_Aim of the exercise_. Where a line contains "LUX pin SCL: none -> B10", start there and write out that line and each one after it, word for word, through the final line of the entries; add nothing else.

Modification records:
_ _ _

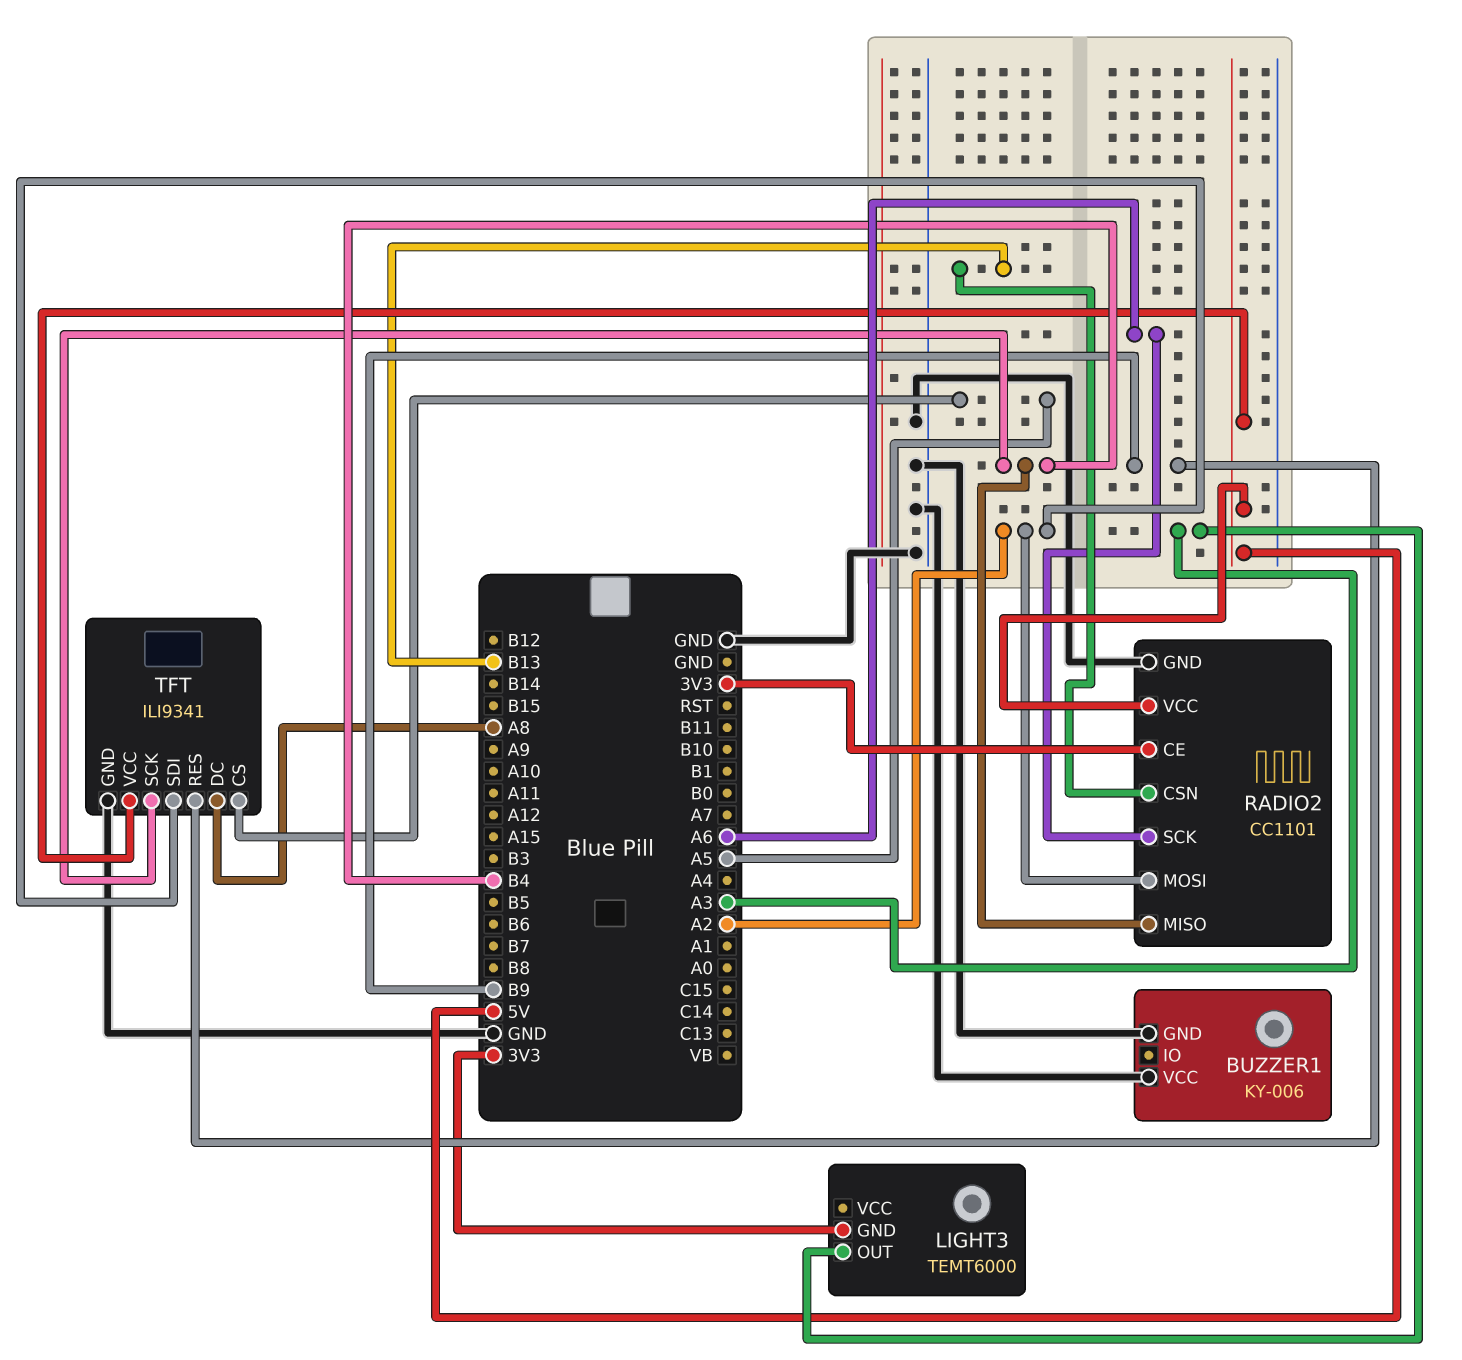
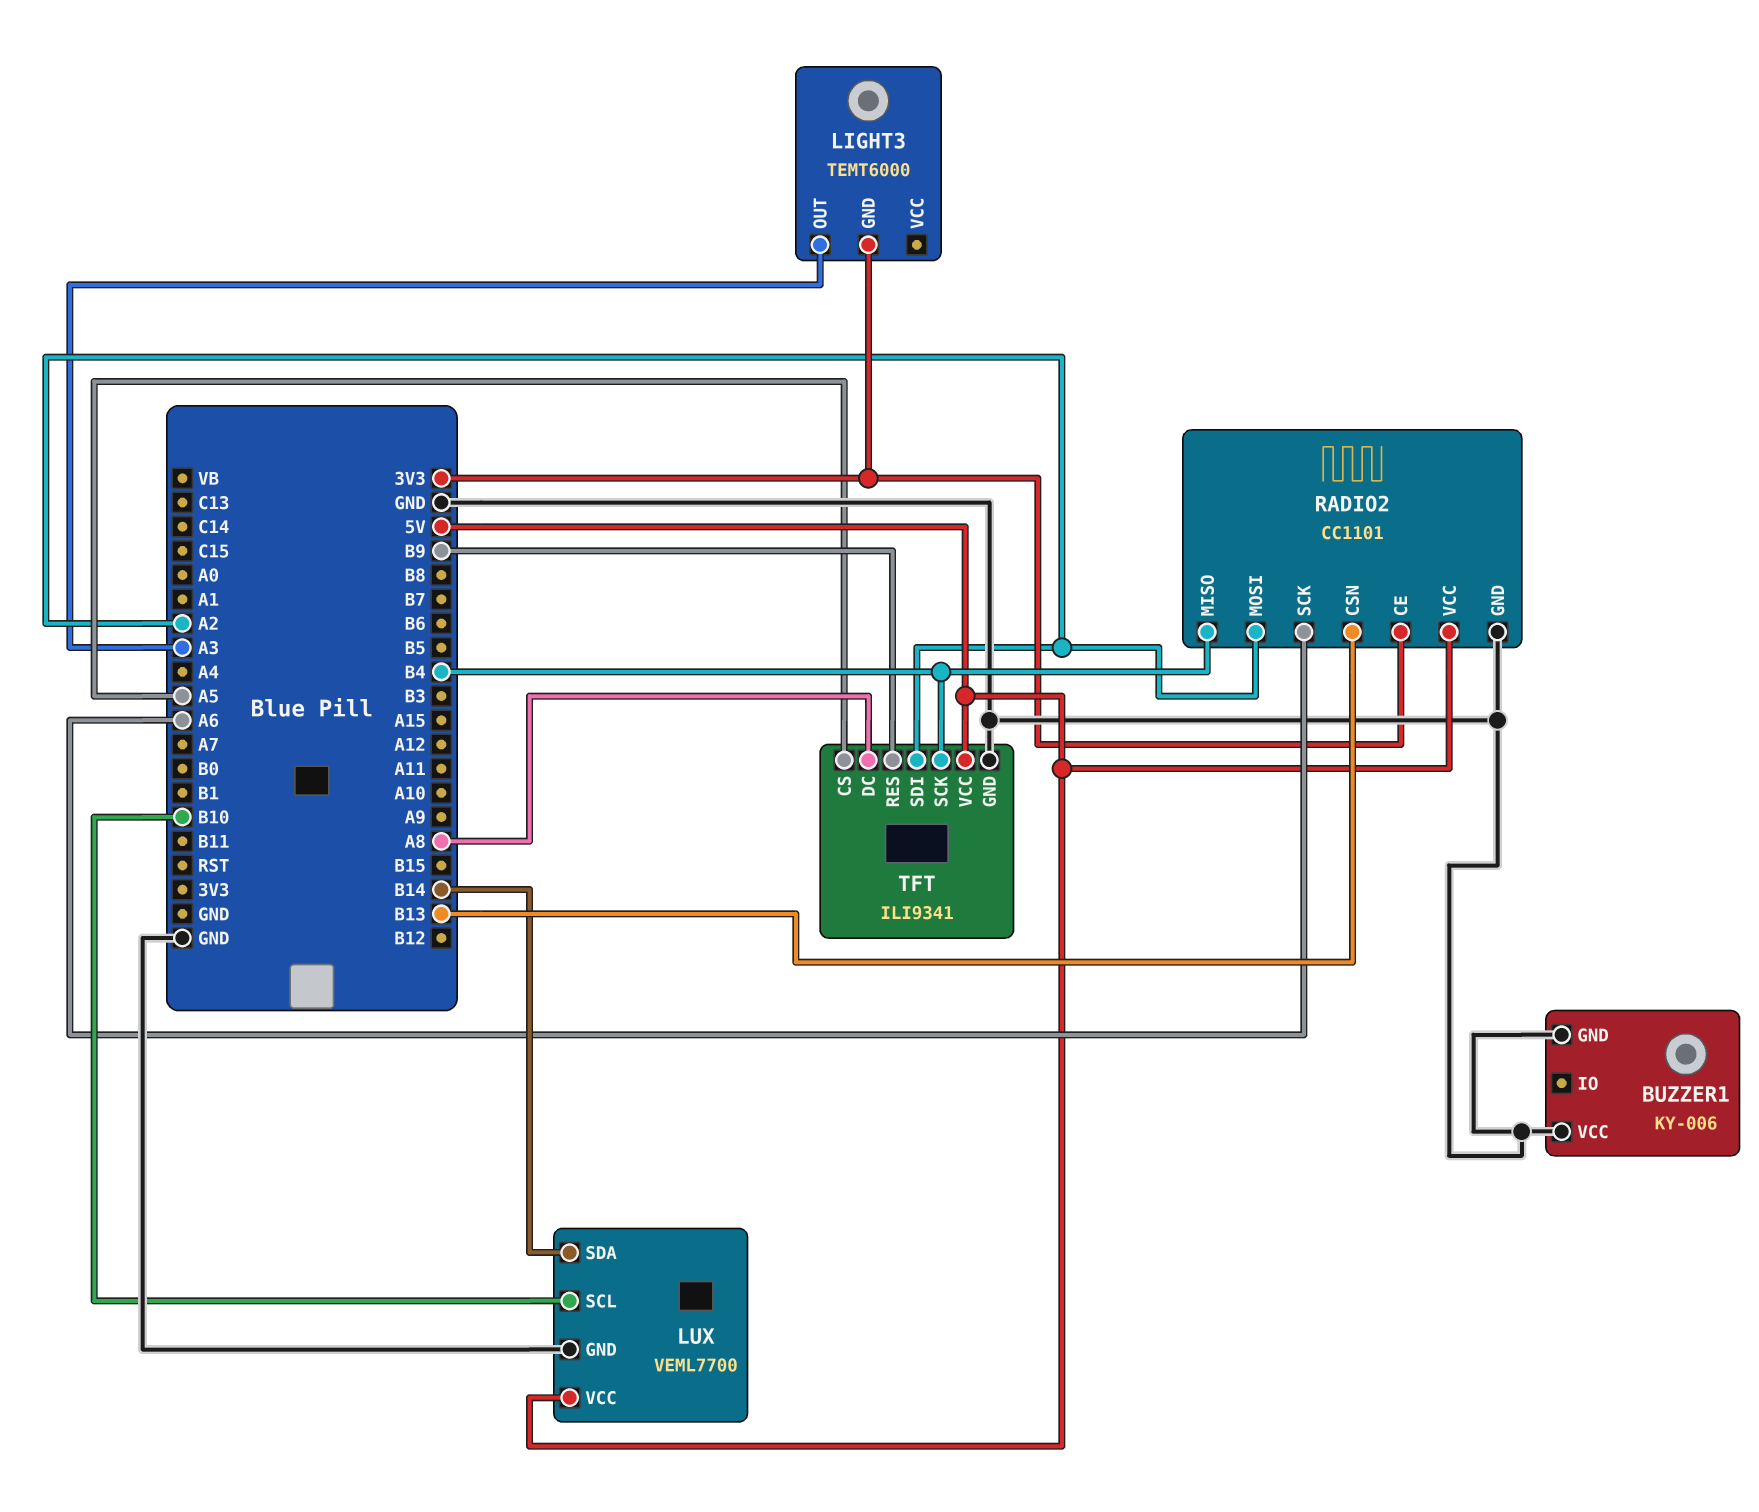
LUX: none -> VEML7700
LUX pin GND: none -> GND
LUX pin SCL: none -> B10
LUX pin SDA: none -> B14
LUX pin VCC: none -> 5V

_ _ _

_Exercise response_.
LUX pin SCL: none -> B10
LUX pin SDA: none -> B14
LUX pin VCC: none -> 5V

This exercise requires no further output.